▶ **What you are asked to do**: Please give the listing again in full, leaving out its images.

▶ **Given entries**:
------------------------------------------------------------------------

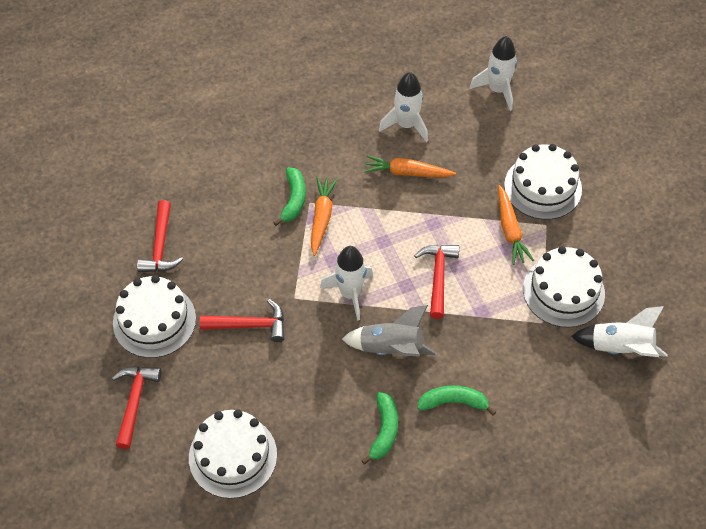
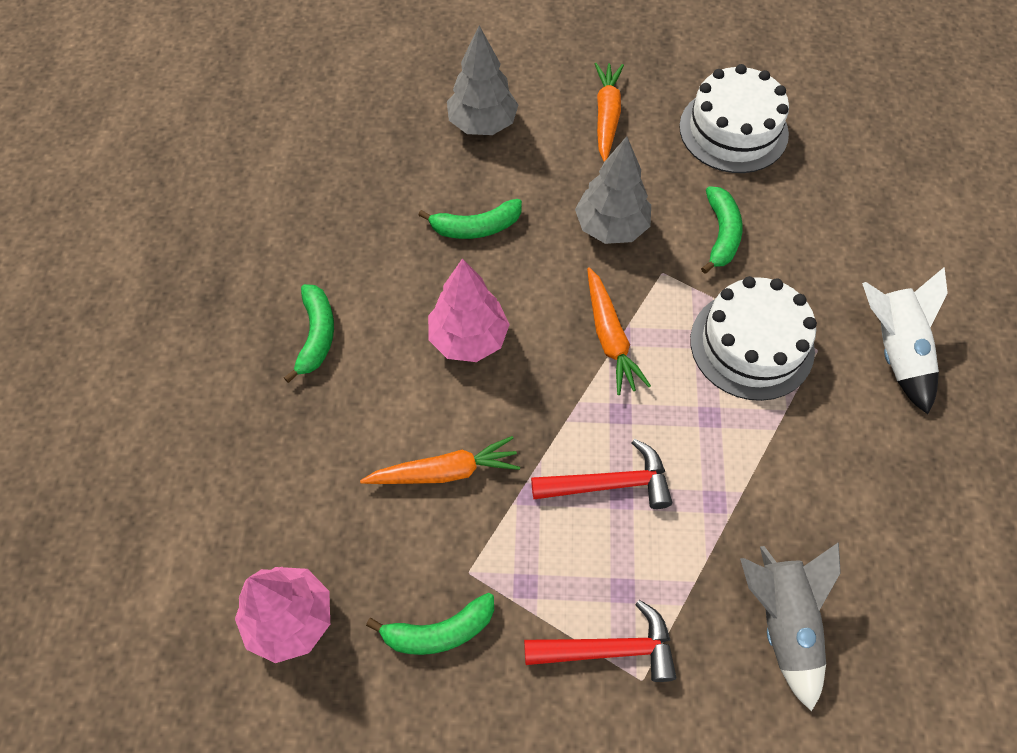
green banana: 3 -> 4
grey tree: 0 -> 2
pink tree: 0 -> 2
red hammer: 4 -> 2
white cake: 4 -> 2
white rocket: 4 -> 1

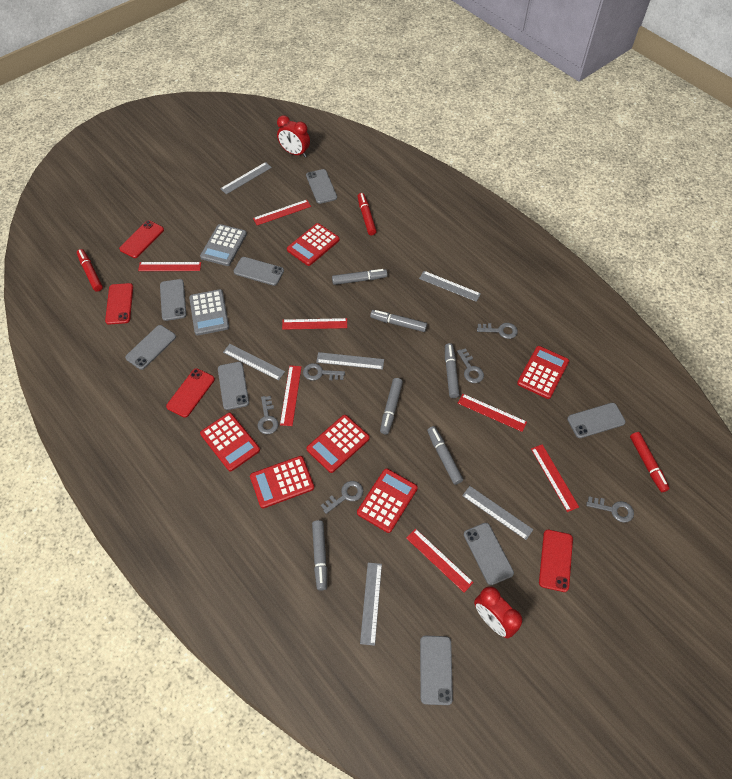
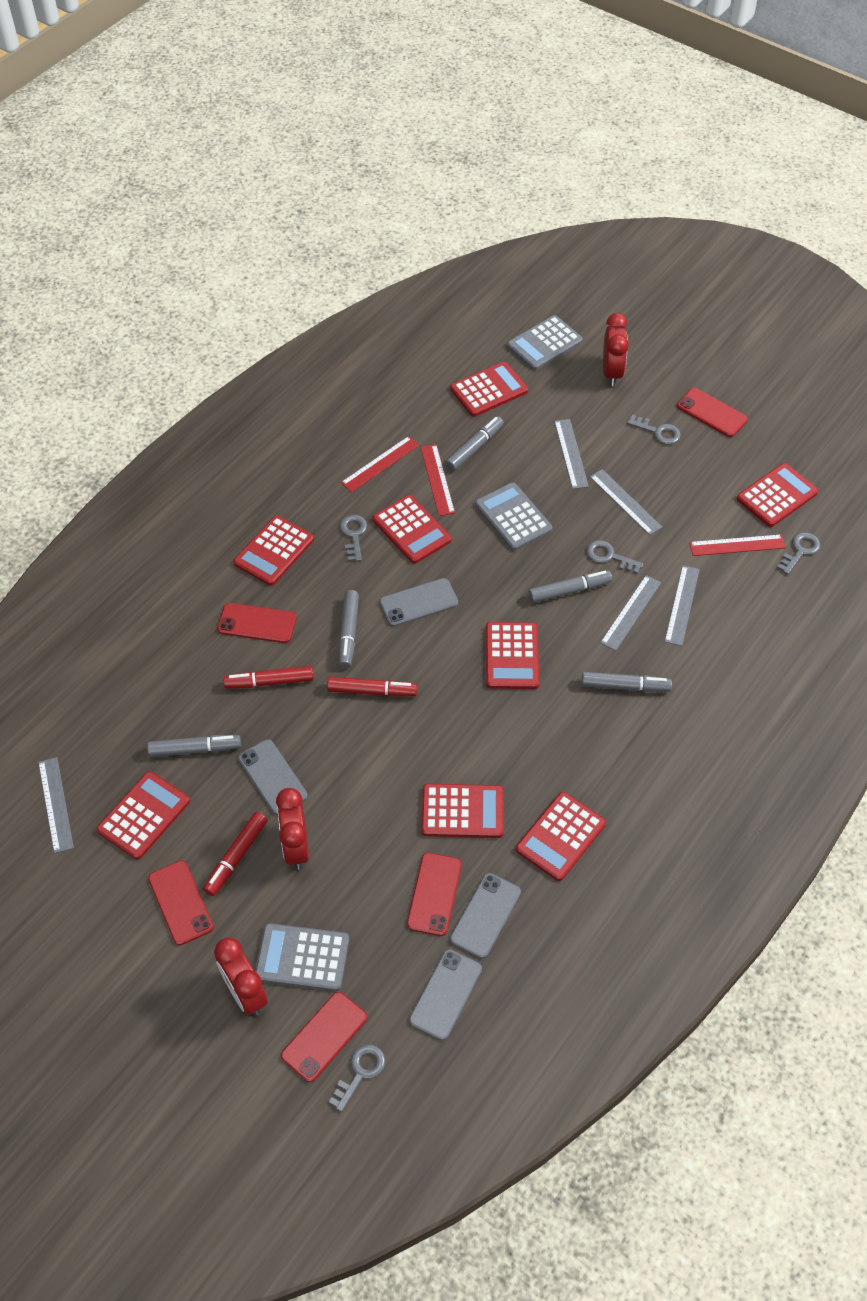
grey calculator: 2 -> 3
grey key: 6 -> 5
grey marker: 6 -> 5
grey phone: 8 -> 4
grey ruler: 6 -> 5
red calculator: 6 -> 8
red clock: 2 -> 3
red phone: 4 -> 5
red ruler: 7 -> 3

------------------------------------------------------------------------

▶ **Response area**:
green banana: 3 -> 4
grey tree: 0 -> 2
pink tree: 0 -> 2
red hammer: 4 -> 2
white cake: 4 -> 2
white rocket: 4 -> 1

grey calculator: 2 -> 3
grey key: 6 -> 5
grey marker: 6 -> 5
grey phone: 8 -> 4
grey ruler: 6 -> 5
red calculator: 6 -> 8
red clock: 2 -> 3
red phone: 4 -> 5
red ruler: 7 -> 3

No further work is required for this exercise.